*** Opening EXTRACTED MATERIAL ***

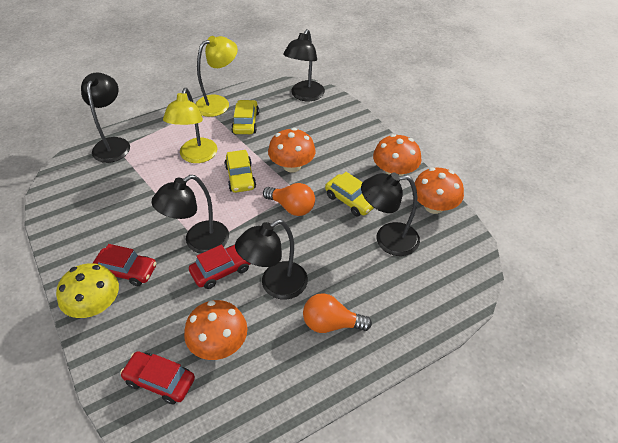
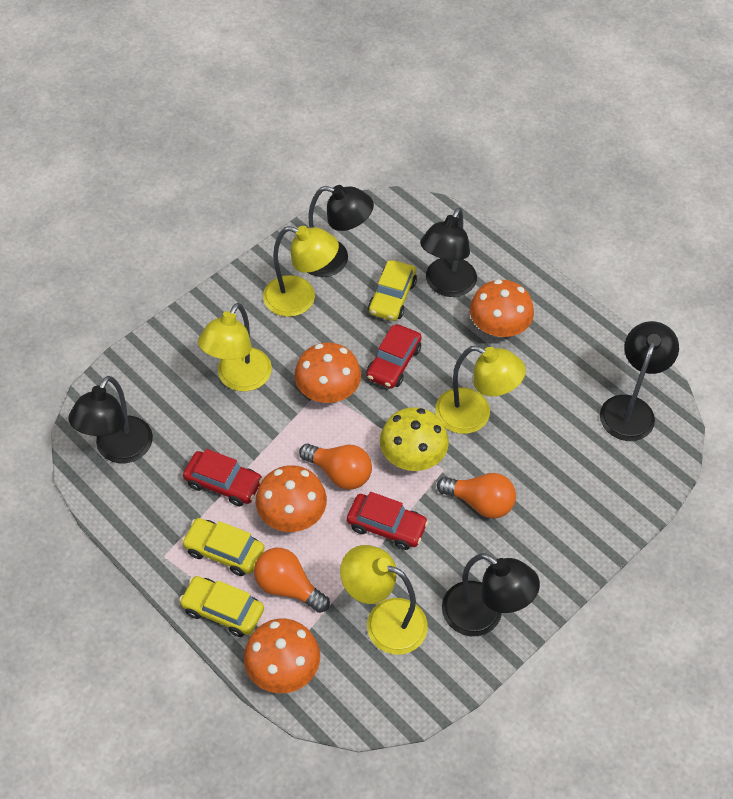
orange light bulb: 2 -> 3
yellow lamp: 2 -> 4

*** Closing EXTRACTED MATERIAL ***
*** Opening EXTRACTED MATERIAL ***

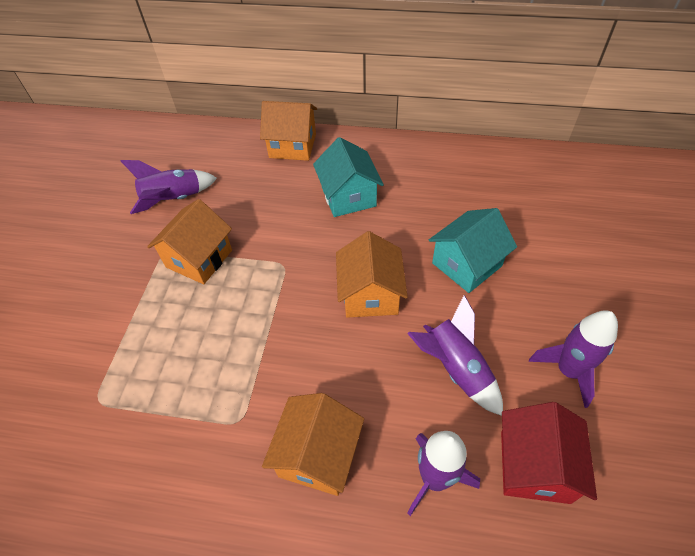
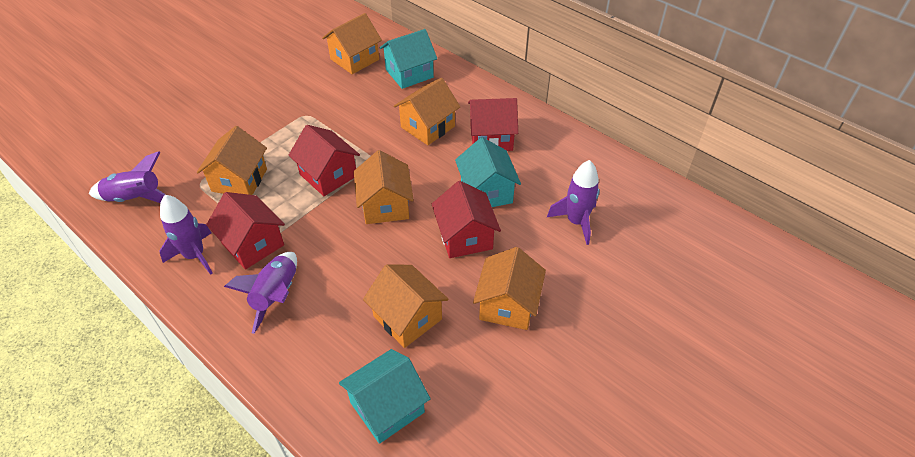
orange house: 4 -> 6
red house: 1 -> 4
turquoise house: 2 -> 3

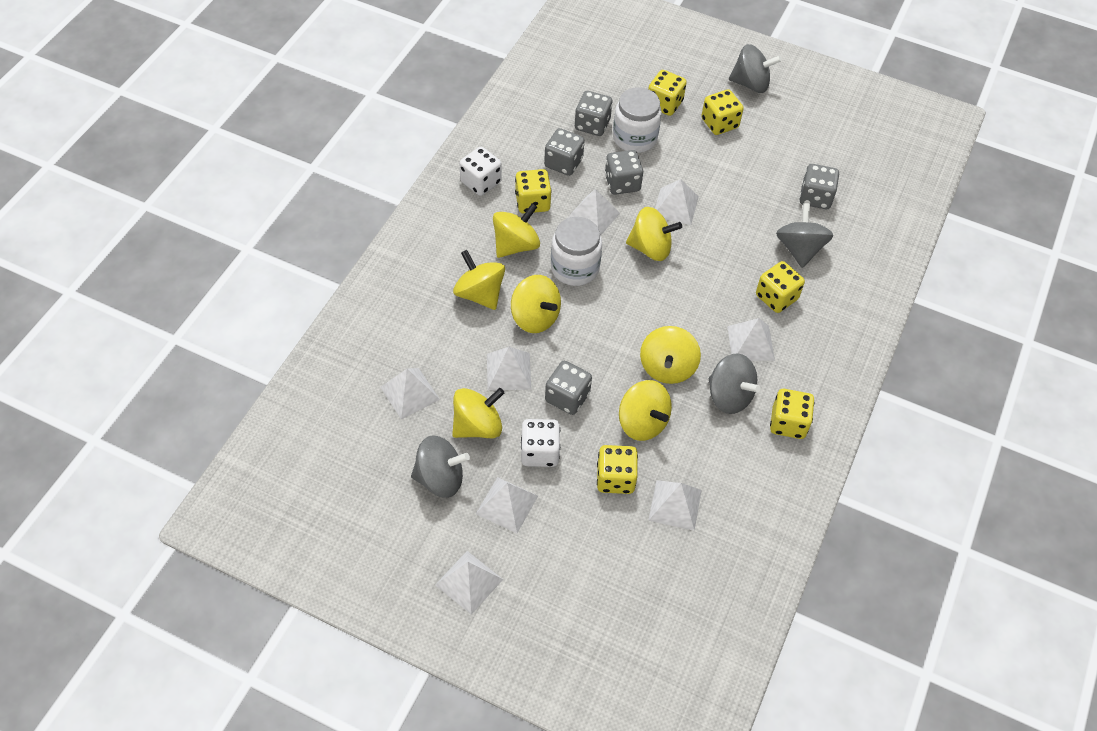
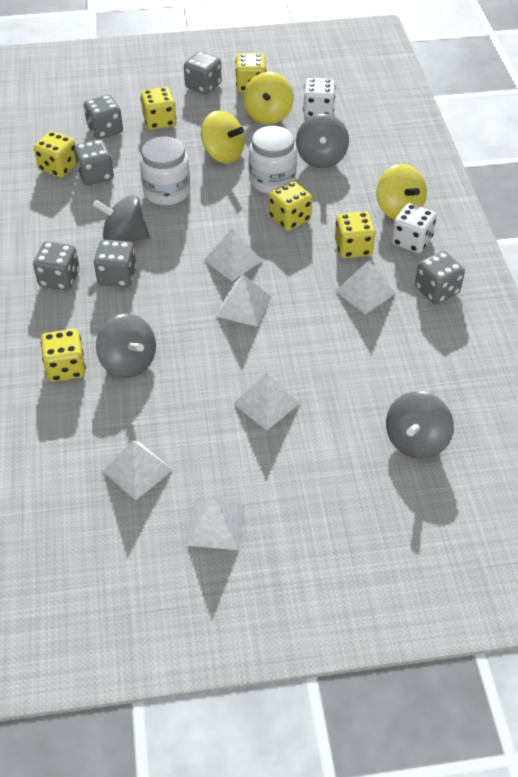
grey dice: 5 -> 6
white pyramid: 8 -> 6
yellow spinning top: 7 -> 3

*** Closing EXTRACTED MATERIAL ***

→ **TASK TO CARRY OUT**
I'd like the lines above repeated exactly, from the one that contains "turquoise house: 2 -> 3" through the one that contains "yellow spinning top: 7 -> 3", with no pictures.

→ **SOLUTION TO THIS PROBLEM**
turquoise house: 2 -> 3

grey dice: 5 -> 6
white pyramid: 8 -> 6
yellow spinning top: 7 -> 3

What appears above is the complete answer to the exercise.